*** Working data ***

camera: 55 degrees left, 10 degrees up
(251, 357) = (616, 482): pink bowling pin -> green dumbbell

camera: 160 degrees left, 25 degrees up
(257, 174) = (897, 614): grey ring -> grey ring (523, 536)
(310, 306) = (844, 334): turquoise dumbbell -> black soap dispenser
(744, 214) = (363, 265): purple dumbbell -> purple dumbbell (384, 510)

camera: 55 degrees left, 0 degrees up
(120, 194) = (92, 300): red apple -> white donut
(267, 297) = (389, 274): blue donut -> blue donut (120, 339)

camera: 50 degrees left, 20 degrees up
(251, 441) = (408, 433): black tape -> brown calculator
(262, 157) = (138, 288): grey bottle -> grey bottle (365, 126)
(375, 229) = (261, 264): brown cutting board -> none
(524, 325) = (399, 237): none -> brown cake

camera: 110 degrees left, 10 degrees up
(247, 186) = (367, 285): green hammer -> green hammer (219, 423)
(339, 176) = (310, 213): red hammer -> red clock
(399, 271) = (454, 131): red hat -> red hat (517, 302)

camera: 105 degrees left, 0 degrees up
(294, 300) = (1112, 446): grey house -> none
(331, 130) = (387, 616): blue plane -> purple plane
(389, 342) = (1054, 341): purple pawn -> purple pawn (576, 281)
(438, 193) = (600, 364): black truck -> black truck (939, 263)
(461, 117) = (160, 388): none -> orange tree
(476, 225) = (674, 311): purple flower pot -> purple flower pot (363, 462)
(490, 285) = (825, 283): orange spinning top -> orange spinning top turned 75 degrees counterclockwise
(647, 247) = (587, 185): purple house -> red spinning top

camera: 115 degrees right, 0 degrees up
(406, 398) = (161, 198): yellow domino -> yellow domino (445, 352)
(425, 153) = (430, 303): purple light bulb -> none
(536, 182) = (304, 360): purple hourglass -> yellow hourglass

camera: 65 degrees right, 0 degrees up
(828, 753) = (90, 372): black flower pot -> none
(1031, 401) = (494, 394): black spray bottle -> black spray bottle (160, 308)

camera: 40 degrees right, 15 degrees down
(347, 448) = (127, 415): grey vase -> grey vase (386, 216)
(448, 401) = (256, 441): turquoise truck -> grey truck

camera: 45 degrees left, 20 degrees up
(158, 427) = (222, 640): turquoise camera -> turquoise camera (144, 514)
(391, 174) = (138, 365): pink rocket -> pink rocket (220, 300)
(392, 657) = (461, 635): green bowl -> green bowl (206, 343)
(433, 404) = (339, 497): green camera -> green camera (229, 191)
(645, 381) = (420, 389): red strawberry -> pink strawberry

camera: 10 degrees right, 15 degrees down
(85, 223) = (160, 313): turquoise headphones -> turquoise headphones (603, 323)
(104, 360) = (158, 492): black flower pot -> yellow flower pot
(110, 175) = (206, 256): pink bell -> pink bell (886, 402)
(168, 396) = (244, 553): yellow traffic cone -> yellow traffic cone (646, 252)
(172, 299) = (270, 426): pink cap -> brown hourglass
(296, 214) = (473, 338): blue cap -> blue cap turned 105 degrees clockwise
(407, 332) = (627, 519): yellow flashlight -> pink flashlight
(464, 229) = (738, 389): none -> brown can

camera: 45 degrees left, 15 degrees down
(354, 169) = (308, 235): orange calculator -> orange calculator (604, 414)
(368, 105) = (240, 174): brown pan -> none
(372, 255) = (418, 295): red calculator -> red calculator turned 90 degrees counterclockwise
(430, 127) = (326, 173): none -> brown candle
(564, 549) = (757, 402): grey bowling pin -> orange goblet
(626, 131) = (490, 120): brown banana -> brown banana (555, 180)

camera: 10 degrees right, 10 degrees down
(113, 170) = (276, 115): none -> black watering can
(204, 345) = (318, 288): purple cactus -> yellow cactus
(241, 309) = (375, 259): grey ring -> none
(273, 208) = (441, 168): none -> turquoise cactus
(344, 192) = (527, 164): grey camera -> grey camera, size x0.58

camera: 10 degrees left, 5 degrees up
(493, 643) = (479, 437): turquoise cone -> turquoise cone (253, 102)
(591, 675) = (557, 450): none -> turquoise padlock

***

Required action → Of all the entries above, output exactly the lines between the one holding "(626, 131) = (490, 120): brown" and the one holding "(273, 208) = (441, 168): none", inclusive.

Finished exercise →
(626, 131) = (490, 120): brown banana -> brown banana (555, 180)

camera: 10 degrees right, 10 degrees down
(113, 170) = (276, 115): none -> black watering can
(204, 345) = (318, 288): purple cactus -> yellow cactus
(241, 309) = (375, 259): grey ring -> none
(273, 208) = (441, 168): none -> turquoise cactus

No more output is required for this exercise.